- **Problem to work on**
Report every line from the material that contains the word "orange".

Segment Open

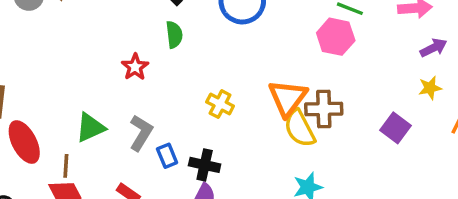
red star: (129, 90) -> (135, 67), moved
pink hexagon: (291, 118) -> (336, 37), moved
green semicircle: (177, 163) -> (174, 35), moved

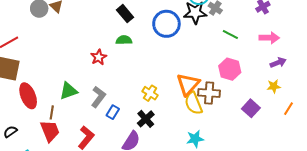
green semicircle: (174, 35) -> (124, 40), turned -91
pink hexagon: (336, 37) -> (230, 69), moved
yellow cross: (220, 104) -> (150, 93), moved
blue rectangle: (167, 156) -> (113, 112), turned 48
black cross: (205, 165) -> (146, 119), moved, turned 30

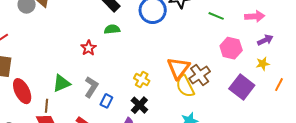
pink hexagon: (230, 69) -> (231, 48), moved
brown cross: (209, 93) -> (200, 75), turned -35
purple square: (251, 108) -> (242, 87), size x1.4

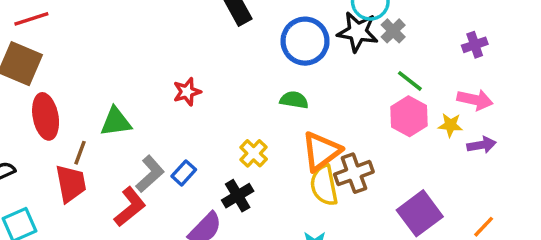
green semicircle: (112, 29) -> (294, 100), moved
red star: (89, 48) -> (187, 92), moved
pink hexagon: (231, 48) -> (409, 116), moved
yellow star: (263, 64) -> (450, 125), moved
gray L-shape: (91, 87) -> (150, 174), moved

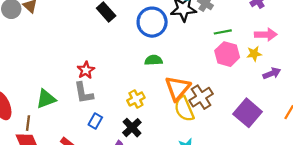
green line: (410, 81) -> (223, 32), turned -36
purple arrow: (482, 145) -> (272, 73), moved
yellow cross: (254, 153) -> (136, 99), turned 30
gray L-shape: (150, 174) -> (84, 93), moved, turned 135

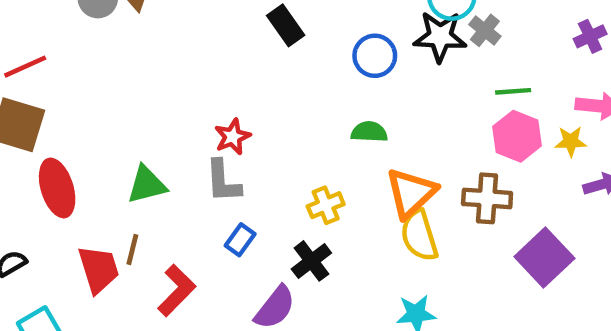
blue circle: (152, 22) -> (375, 56), size x0.7
brown cross: (201, 97) -> (487, 198), moved, turned 30
brown line: (28, 123) -> (132, 250), moved

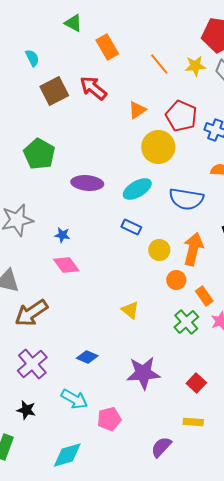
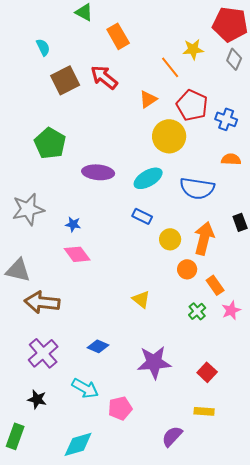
orange line: (159, 64) -> (170, 67), moved
yellow star: (195, 66) -> (193, 49), moved
brown arrow: (31, 313) -> (42, 302), turned 40
green cross: (186, 322) -> (197, 311), size x0.7

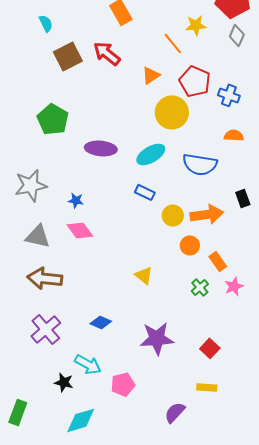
orange arrow: (204, 238) -> (207, 214), turned 68
gray triangle: (18, 270) -> (38, 236), moved
black star: (37, 399) -> (64, 382), moved

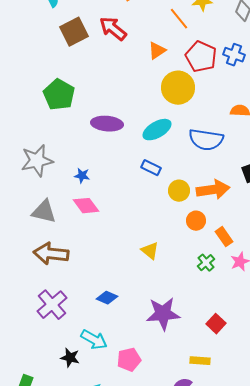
blue cross: (229, 95) -> (234, 55), moved
yellow rectangle: (207, 387) -> (200, 361), moved

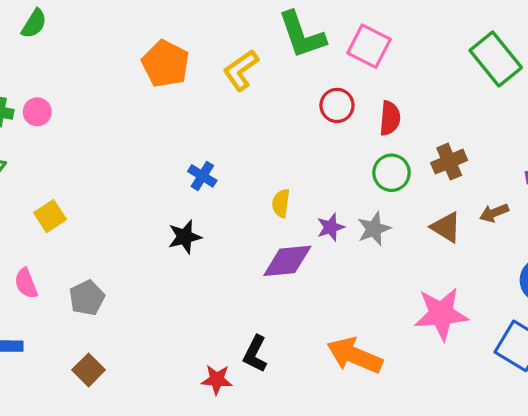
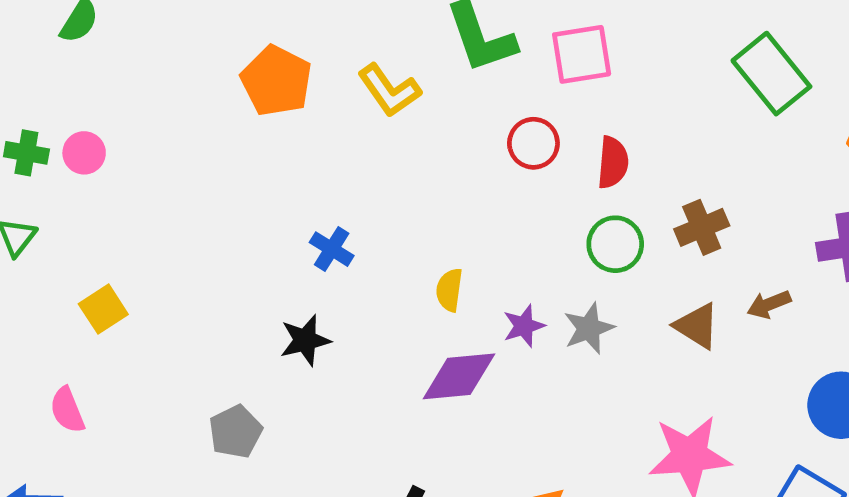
pink square: (369, 46) -> (582, 54), turned -36
yellow L-shape: (241, 70) -> (389, 90), turned -90
gray pentagon: (87, 298) -> (235, 432), moved

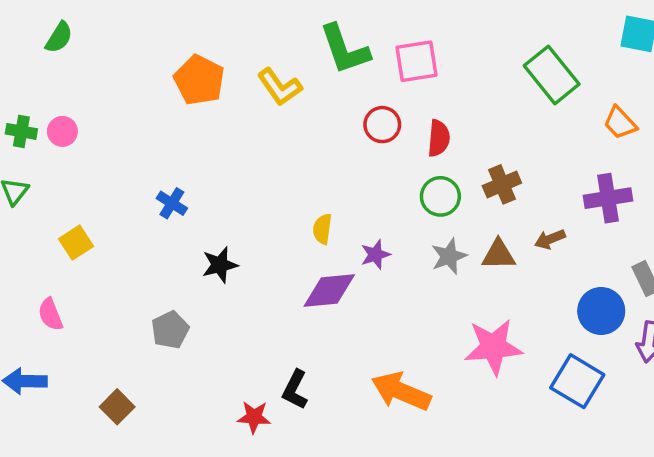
blue cross: (332, 249) -> (172, 203), moved
brown triangle: (697, 326) -> (499, 255), turned -33
gray star: (589, 328) -> (449, 256), moved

Segment Closed

- **Solution for this task**
orange line: (159, 64) -> (170, 67), moved
orange arrow: (204, 238) -> (207, 214), turned 68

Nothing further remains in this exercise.